**JOB:**
Locate every line in the entries below that contains the string "glissando", and copy each of those lines in full.
======== ROWS
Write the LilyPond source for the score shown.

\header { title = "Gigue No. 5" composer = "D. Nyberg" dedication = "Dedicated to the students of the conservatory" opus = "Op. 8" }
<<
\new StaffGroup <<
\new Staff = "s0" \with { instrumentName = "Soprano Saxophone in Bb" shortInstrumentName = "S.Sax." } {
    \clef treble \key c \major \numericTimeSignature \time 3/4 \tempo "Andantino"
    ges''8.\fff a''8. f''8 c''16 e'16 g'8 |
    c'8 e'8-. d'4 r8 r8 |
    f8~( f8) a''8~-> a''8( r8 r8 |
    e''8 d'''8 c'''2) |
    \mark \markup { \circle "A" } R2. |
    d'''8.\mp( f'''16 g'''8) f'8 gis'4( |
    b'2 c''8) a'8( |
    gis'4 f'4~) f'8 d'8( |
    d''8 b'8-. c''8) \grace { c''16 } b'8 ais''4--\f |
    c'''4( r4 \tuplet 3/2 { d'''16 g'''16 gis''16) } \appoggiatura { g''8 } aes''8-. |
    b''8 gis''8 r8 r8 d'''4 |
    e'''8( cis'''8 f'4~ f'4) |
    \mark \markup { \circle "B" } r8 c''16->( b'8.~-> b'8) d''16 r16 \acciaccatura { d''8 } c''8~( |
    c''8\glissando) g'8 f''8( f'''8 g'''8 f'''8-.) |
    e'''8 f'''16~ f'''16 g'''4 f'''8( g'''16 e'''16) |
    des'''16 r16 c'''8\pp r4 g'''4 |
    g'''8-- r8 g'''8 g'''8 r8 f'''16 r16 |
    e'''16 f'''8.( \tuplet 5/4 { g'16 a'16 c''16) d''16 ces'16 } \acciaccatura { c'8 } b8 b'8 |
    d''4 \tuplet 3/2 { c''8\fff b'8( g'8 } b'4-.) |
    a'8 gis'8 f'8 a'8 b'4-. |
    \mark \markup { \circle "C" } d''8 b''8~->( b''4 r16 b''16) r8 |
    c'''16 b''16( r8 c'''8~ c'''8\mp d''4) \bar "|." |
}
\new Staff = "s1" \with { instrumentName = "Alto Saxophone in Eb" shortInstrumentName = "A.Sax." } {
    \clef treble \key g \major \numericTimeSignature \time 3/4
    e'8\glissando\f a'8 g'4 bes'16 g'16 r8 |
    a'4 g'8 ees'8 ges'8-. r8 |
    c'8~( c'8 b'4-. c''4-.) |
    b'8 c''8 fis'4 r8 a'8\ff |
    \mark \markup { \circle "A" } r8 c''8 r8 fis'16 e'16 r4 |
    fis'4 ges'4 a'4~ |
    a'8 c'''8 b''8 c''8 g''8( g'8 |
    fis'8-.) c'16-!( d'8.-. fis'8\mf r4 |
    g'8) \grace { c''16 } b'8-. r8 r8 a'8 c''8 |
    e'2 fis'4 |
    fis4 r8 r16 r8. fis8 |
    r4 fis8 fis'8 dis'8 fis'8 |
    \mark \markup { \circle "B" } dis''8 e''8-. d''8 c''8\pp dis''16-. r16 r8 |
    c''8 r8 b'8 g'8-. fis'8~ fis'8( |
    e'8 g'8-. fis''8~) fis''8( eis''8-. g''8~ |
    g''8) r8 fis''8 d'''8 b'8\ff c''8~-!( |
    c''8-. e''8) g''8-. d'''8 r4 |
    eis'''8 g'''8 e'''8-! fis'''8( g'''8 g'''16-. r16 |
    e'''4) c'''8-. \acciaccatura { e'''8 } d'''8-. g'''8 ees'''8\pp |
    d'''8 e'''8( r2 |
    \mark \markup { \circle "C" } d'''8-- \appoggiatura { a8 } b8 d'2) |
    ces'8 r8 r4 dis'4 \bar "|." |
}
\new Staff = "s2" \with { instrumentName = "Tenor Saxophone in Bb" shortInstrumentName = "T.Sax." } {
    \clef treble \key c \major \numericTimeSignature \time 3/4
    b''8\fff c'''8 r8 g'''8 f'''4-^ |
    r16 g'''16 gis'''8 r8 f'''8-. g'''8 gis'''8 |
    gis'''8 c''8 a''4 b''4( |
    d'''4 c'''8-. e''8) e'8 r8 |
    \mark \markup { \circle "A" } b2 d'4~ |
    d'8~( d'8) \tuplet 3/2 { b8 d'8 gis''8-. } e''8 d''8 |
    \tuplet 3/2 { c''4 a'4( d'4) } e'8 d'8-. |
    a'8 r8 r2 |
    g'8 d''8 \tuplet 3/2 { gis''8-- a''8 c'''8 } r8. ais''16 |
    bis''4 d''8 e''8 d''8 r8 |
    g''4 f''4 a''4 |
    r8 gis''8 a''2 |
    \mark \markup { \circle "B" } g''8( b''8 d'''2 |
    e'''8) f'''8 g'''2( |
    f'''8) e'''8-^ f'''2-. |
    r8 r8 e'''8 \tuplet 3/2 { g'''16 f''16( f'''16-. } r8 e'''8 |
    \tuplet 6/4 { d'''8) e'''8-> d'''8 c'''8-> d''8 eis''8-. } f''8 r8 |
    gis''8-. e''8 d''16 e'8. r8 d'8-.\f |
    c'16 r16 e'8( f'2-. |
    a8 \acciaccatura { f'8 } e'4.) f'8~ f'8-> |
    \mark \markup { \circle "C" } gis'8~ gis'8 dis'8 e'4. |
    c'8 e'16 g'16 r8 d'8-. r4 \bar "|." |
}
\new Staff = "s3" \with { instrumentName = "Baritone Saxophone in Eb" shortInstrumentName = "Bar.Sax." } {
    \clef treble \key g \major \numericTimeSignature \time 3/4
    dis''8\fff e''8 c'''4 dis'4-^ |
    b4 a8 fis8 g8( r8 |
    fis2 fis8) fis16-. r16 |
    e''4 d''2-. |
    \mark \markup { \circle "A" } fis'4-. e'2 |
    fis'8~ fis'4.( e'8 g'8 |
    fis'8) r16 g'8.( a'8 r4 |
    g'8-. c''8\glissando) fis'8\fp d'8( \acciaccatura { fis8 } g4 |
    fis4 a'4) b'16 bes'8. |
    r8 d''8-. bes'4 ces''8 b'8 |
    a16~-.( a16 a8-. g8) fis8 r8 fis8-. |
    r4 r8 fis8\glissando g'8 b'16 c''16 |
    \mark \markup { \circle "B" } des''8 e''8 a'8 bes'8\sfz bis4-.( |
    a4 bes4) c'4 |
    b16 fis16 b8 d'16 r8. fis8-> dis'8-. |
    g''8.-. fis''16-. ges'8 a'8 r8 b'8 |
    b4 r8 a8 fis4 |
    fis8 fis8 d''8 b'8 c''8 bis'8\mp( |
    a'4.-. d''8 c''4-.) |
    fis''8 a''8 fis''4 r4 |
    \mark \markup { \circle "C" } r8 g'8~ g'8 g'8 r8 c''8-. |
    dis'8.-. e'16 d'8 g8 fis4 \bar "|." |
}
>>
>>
================
**TASK ANSWER:**
    c''8\glissando) g'8 f''8( f'''8 g'''8 f'''8-.) |
    e'8\glissando\f a'8 g'4 bes'16 g'16 r8 |
    g'8-. c''8\glissando) fis'8\fp d'8( \acciaccatura { fis8 } g4 |
    r4 r8 fis8\glissando g'8 b'16 c''16 |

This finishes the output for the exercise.